TASK INSTRUCTIONS: The expected output is every line of the data exactly as shown, minus the images.

DATA EXTRACT:
○ ○ ○ ○
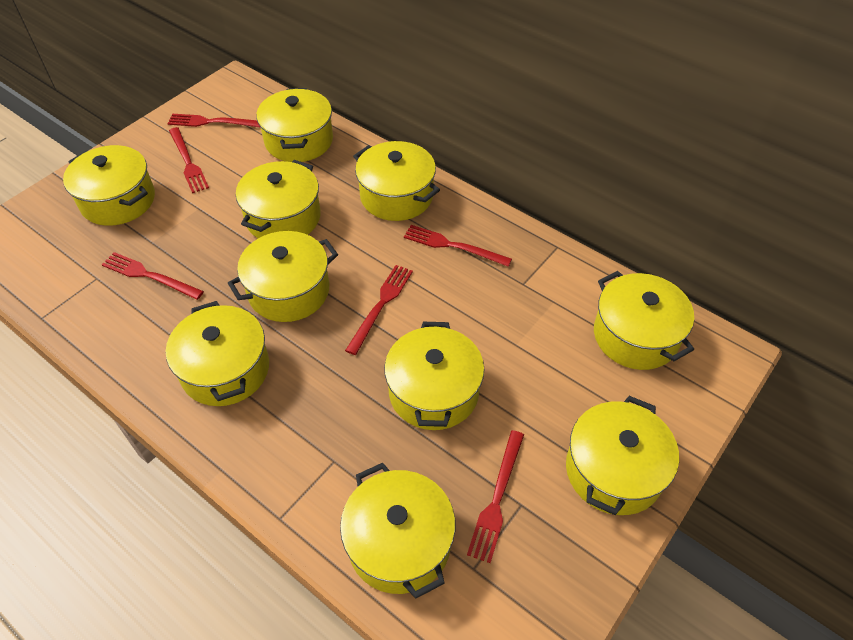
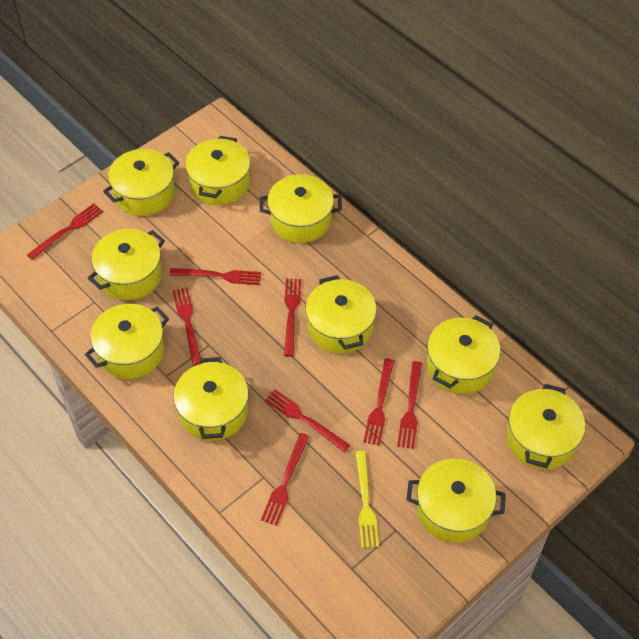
red fork: [102,252,204,300] [167,114,261,128] [169,127,209,193] [345,265,413,355] [404,225,512,267] [467,430,524,563] = 6 -> [27,203,103,260] [169,268,261,285] [172,287,201,366] [261,433,309,526] [265,389,350,452] [284,278,301,357] [363,359,394,446] [397,361,422,449] = 8
yellow fork: none = 0 -> [355,451,379,548] = 1

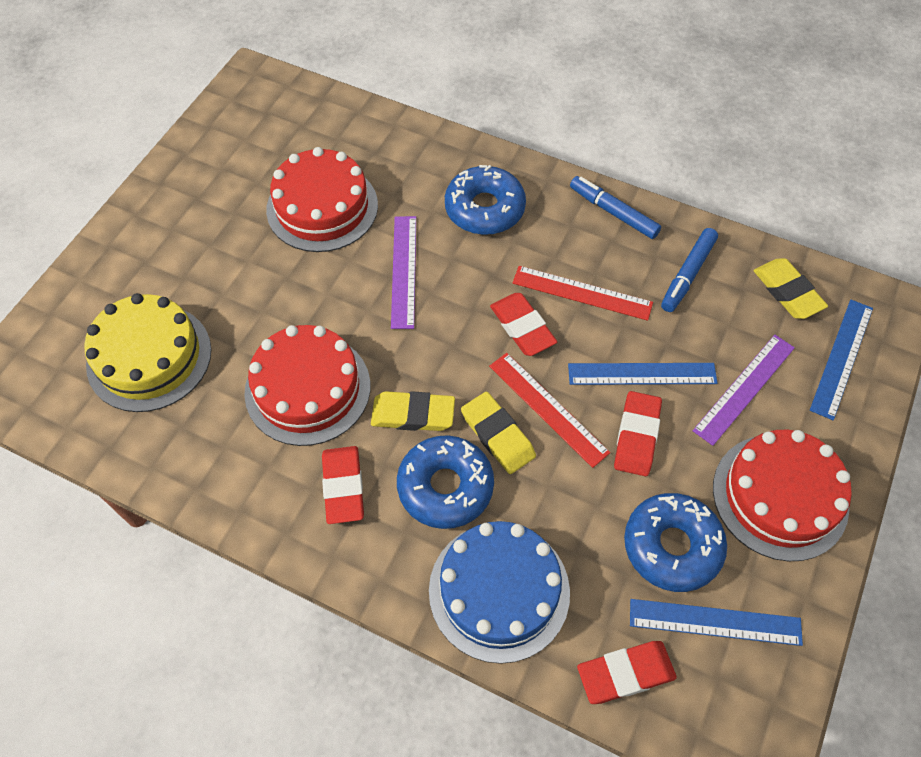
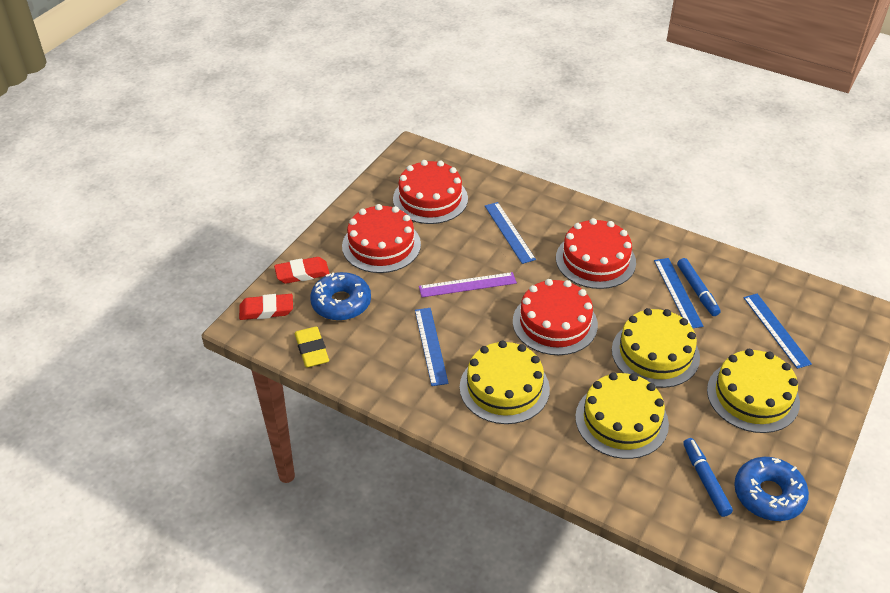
blue cake: [429,521,570,664] = 1 -> none = 0
blue donut: [397,435,494,529] [445,165,526,235] [624,493,727,592] = 3 -> [310,272,371,321] [734,457,809,521] = 2
blue ruler: [568,363,718,385] [630,599,803,646] [810,300,873,420] = 3 -> [415,308,449,386] [485,202,536,264] [654,258,703,328] [743,294,812,369] = 4
purple ruler: [391,216,416,329] [693,335,795,446] = 2 -> [419,272,517,297] = 1
red cake: [244,325,370,446] [266,147,378,252] [713,430,852,561] = 3 -> [342,204,421,273] [393,160,468,224] [513,279,598,355] [556,218,636,289] = 4
red eraser: [322,446,364,524] [490,293,557,356] [577,641,677,704] [614,391,662,476] = 4 -> [239,294,293,320] [274,257,330,284] = 2
red ruler: [489,353,611,468] [513,266,653,321] = 2 -> none = 0
yellow cake: [84,293,211,412] = 1 -> [460,340,550,424] [575,372,669,459] [612,308,700,388] [707,349,800,433] = 4
yellow eraser: [371,391,455,431] [461,392,536,474] [753,258,828,319] = 3 -> [295,326,329,367] = 1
○ ○ ○ ○
TASK OUTPUT:
red fork: [102,252,204,300] [167,114,261,128] [169,127,209,193] [345,265,413,355] [404,225,512,267] [467,430,524,563] = 6 -> [27,203,103,260] [169,268,261,285] [172,287,201,366] [261,433,309,526] [265,389,350,452] [284,278,301,357] [363,359,394,446] [397,361,422,449] = 8
yellow fork: none = 0 -> [355,451,379,548] = 1

blue cake: [429,521,570,664] = 1 -> none = 0
blue donut: [397,435,494,529] [445,165,526,235] [624,493,727,592] = 3 -> [310,272,371,321] [734,457,809,521] = 2
blue ruler: [568,363,718,385] [630,599,803,646] [810,300,873,420] = 3 -> [415,308,449,386] [485,202,536,264] [654,258,703,328] [743,294,812,369] = 4
purple ruler: [391,216,416,329] [693,335,795,446] = 2 -> [419,272,517,297] = 1
red cake: [244,325,370,446] [266,147,378,252] [713,430,852,561] = 3 -> [342,204,421,273] [393,160,468,224] [513,279,598,355] [556,218,636,289] = 4
red eraser: [322,446,364,524] [490,293,557,356] [577,641,677,704] [614,391,662,476] = 4 -> [239,294,293,320] [274,257,330,284] = 2
red ruler: [489,353,611,468] [513,266,653,321] = 2 -> none = 0
yellow cake: [84,293,211,412] = 1 -> [460,340,550,424] [575,372,669,459] [612,308,700,388] [707,349,800,433] = 4
yellow eraser: [371,391,455,431] [461,392,536,474] [753,258,828,319] = 3 -> [295,326,329,367] = 1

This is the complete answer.